= Version comparison data =

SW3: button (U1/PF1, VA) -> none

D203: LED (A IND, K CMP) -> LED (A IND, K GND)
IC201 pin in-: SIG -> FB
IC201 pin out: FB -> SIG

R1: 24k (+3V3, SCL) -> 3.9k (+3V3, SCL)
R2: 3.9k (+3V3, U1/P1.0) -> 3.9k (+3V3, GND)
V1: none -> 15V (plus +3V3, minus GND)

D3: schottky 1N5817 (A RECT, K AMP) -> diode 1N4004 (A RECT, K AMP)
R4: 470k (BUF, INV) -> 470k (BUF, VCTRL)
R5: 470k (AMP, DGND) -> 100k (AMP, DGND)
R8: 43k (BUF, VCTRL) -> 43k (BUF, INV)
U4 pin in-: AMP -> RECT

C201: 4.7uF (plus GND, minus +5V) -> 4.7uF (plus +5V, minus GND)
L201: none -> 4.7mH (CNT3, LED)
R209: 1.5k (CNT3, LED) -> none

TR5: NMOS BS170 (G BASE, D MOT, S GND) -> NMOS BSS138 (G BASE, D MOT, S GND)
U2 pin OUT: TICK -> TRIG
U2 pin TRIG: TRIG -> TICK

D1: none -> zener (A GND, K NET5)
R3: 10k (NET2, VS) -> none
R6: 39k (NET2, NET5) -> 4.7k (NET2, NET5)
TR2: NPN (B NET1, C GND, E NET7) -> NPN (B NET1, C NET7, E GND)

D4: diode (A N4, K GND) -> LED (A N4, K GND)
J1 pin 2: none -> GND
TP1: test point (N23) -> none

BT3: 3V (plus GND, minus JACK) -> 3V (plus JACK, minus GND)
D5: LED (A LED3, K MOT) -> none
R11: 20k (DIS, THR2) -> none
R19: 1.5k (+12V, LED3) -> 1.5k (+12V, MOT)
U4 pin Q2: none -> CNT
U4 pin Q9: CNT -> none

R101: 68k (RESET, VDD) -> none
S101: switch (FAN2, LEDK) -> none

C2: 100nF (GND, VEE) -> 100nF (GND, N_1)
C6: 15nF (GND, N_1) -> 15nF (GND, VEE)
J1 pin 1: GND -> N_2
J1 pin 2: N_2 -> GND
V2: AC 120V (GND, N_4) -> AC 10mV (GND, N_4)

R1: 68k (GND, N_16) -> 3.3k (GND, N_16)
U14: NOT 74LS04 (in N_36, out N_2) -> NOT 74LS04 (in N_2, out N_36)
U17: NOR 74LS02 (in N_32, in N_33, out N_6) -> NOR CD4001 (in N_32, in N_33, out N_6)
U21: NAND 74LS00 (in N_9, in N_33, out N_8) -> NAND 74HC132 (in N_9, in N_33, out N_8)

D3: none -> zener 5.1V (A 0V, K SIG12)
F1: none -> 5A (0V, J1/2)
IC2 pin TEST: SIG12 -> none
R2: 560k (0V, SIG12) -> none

= PROBLEM DETAILS =
Your response should be each line that includes the word "TICK", copied from the records.

= RESPONSE =
U2 pin OUT: TICK -> TRIG
U2 pin TRIG: TRIG -> TICK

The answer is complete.